- _EXERCISE DESCRIPTION_
After locating the line that contains "SCALE1: HX711 -> CS1237" in the following entries, reproduce it and each later line exactly, including the last.

- _PROVIDED DATA_
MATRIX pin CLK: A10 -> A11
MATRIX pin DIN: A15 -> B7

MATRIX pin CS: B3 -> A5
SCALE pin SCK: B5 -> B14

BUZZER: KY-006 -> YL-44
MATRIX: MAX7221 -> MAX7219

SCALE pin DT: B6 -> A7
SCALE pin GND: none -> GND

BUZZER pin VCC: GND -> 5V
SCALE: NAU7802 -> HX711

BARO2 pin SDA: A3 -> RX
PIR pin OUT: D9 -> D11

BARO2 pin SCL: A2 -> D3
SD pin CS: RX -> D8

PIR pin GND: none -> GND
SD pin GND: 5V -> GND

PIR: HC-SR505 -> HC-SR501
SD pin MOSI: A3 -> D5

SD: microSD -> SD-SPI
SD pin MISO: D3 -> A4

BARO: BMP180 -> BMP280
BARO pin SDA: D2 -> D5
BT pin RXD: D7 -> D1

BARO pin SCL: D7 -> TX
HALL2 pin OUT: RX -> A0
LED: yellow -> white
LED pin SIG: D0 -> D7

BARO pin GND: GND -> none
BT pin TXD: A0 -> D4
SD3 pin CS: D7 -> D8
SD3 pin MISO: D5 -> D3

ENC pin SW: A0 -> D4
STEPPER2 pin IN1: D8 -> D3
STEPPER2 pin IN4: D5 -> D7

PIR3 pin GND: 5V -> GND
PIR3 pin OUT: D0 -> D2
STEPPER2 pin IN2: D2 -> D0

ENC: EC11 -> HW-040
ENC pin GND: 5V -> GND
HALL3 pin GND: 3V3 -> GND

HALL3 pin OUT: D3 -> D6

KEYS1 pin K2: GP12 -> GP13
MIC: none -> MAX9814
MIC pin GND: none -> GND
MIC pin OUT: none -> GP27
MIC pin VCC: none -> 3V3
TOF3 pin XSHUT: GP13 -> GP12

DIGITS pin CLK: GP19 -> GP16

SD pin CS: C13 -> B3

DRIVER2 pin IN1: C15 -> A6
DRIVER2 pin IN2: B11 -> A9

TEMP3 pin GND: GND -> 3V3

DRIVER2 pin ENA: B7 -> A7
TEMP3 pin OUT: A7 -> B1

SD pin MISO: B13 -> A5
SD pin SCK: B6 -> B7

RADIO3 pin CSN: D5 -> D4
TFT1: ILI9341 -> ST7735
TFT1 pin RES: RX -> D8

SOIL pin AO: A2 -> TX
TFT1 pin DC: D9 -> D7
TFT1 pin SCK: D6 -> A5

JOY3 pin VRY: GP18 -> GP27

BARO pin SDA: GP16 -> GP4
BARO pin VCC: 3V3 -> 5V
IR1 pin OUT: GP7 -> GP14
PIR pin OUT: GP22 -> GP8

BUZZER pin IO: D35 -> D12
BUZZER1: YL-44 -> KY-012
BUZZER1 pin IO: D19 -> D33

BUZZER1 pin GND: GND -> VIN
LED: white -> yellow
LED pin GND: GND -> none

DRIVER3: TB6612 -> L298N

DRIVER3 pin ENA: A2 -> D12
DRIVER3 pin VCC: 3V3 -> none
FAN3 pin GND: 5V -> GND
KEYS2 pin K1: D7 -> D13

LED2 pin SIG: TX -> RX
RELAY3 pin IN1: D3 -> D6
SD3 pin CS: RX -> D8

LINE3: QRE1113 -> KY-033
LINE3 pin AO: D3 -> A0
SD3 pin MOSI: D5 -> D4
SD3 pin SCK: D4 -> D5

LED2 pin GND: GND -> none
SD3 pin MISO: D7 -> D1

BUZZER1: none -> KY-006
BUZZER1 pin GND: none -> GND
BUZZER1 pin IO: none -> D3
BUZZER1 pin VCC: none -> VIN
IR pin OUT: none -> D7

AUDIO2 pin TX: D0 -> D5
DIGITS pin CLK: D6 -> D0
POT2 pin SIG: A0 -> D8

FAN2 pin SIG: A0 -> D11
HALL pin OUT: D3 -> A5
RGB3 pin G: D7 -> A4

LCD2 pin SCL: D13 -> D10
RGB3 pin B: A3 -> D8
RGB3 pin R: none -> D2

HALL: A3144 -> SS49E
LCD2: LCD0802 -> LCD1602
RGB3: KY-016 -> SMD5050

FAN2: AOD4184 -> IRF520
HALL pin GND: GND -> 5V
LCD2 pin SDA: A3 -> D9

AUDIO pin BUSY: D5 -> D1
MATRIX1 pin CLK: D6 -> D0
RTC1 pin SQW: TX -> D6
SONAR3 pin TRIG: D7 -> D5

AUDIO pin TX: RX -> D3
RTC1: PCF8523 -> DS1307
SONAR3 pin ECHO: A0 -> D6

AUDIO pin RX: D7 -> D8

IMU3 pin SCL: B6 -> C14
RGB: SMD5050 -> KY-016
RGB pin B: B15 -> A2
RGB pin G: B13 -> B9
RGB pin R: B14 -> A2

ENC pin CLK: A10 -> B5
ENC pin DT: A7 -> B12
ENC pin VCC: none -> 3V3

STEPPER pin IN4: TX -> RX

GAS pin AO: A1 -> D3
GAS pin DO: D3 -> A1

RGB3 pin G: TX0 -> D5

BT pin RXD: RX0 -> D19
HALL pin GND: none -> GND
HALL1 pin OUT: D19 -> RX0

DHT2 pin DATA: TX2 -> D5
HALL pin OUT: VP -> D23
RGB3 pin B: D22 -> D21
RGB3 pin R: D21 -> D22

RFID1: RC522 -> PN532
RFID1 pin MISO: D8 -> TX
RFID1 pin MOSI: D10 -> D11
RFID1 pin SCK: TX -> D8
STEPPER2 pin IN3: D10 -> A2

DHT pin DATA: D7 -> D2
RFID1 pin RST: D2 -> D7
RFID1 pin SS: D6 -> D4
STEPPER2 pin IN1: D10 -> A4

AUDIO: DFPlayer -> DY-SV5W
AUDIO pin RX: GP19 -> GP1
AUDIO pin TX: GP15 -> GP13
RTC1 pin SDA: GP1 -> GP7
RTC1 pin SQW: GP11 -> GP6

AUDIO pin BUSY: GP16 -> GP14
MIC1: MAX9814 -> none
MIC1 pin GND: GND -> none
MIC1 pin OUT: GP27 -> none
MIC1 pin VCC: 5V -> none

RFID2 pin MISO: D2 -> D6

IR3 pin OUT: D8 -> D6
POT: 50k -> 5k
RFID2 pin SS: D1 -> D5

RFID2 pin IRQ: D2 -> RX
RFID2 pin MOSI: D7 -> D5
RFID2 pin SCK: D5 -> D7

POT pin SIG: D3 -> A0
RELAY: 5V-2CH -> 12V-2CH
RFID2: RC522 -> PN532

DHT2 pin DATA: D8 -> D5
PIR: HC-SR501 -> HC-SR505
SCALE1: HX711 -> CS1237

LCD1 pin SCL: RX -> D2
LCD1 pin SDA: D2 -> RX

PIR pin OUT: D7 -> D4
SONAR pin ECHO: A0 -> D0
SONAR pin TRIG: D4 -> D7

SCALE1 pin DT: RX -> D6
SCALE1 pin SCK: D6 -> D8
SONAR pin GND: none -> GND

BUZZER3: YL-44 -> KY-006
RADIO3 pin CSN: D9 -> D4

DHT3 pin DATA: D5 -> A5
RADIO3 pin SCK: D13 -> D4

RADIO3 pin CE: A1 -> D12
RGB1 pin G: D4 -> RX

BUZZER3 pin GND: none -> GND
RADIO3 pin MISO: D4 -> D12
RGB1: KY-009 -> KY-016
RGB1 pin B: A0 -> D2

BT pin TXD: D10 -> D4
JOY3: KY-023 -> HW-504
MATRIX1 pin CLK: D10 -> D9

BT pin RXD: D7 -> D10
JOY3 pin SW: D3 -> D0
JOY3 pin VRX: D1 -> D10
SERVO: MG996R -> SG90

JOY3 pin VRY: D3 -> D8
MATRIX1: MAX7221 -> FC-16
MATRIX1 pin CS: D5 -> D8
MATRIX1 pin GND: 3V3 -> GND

- _RESULT OF THIS EXERCISE_
SCALE1: HX711 -> CS1237

LCD1 pin SCL: RX -> D2
LCD1 pin SDA: D2 -> RX

PIR pin OUT: D7 -> D4
SONAR pin ECHO: A0 -> D0
SONAR pin TRIG: D4 -> D7

SCALE1 pin DT: RX -> D6
SCALE1 pin SCK: D6 -> D8
SONAR pin GND: none -> GND

BUZZER3: YL-44 -> KY-006
RADIO3 pin CSN: D9 -> D4

DHT3 pin DATA: D5 -> A5
RADIO3 pin SCK: D13 -> D4

RADIO3 pin CE: A1 -> D12
RGB1 pin G: D4 -> RX

BUZZER3 pin GND: none -> GND
RADIO3 pin MISO: D4 -> D12
RGB1: KY-009 -> KY-016
RGB1 pin B: A0 -> D2

BT pin TXD: D10 -> D4
JOY3: KY-023 -> HW-504
MATRIX1 pin CLK: D10 -> D9

BT pin RXD: D7 -> D10
JOY3 pin SW: D3 -> D0
JOY3 pin VRX: D1 -> D10
SERVO: MG996R -> SG90

JOY3 pin VRY: D3 -> D8
MATRIX1: MAX7221 -> FC-16
MATRIX1 pin CS: D5 -> D8
MATRIX1 pin GND: 3V3 -> GND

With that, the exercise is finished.